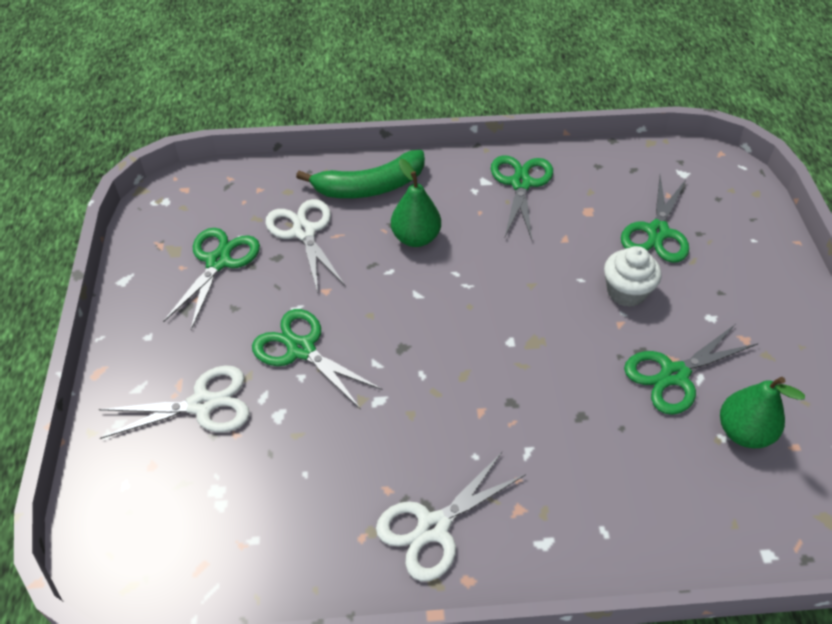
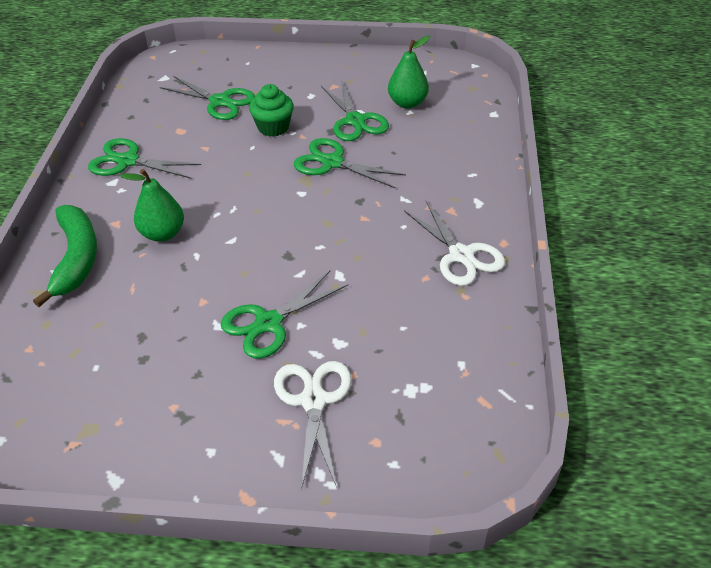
camera: 80 degrees left, 5 degrees down
(218, 262) = (126, 387): green scissors -> green scissors (332, 163)
(304, 232) = (115, 313): white scissors -> none
(626, 292) = (273, 127): white cupcake -> green cupcake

**********

First drop every picture, then print the data above exactly as it stands.

→ Result of this task:
camera: 80 degrees left, 5 degrees down
(218, 262) = (126, 387): green scissors -> green scissors (332, 163)
(304, 232) = (115, 313): white scissors -> none
(626, 292) = (273, 127): white cupcake -> green cupcake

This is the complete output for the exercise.